_Problem to solve_
Repeat each record below exactly, omitting whatever pictures appear in it.

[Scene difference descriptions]
===============

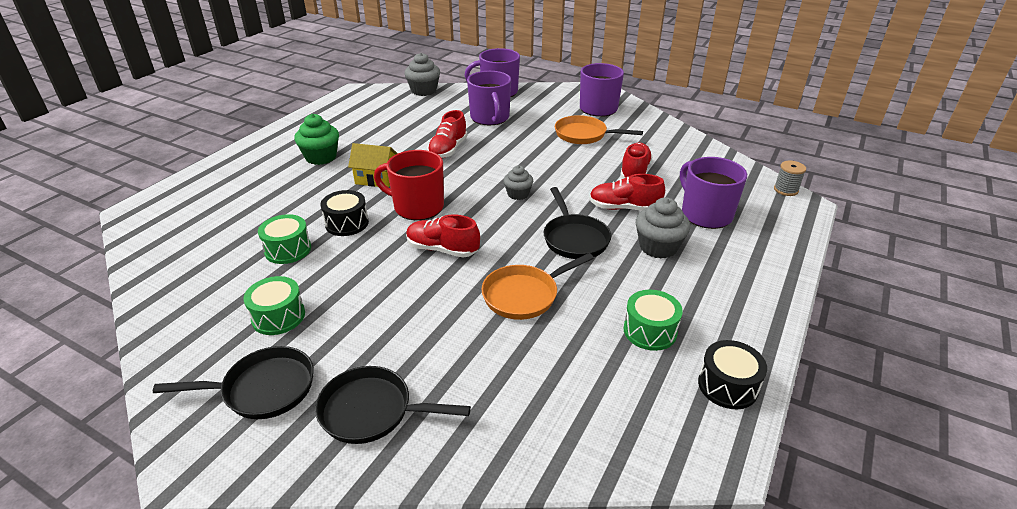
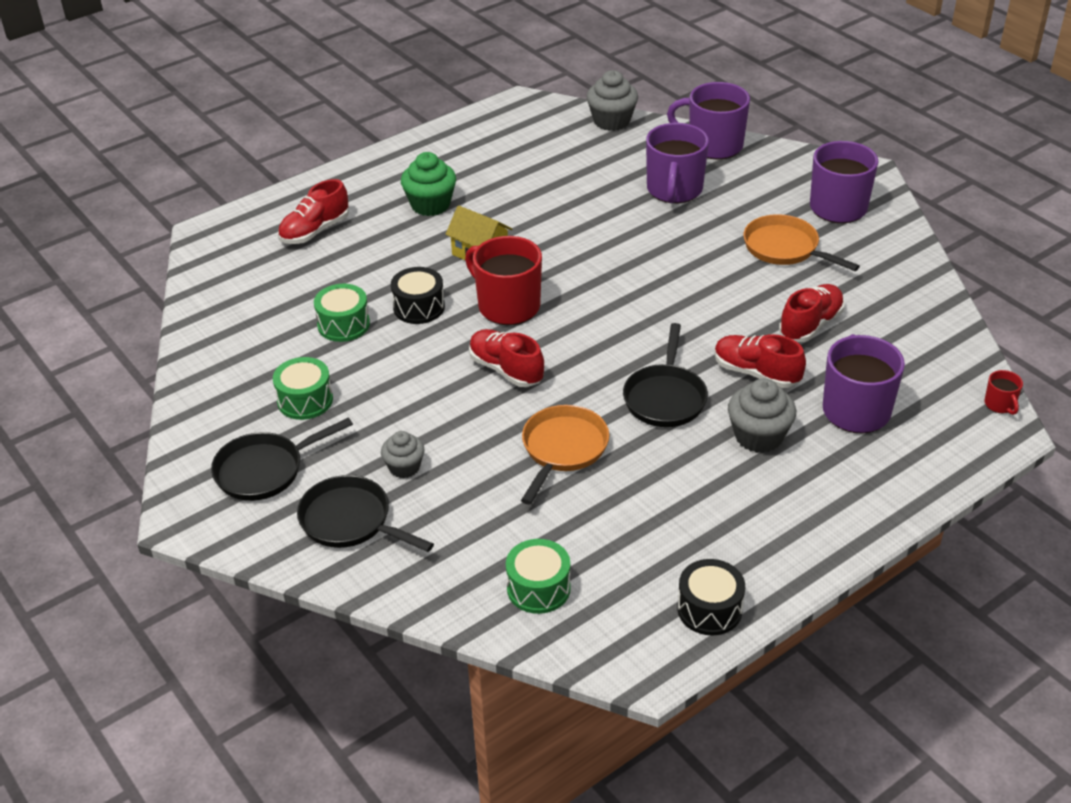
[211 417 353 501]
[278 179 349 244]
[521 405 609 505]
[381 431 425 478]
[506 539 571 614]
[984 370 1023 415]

===============

_Task output_
[211 417 353 501]
[278 179 349 244]
[521 405 609 505]
[381 431 425 478]
[506 539 571 614]
[984 370 1023 415]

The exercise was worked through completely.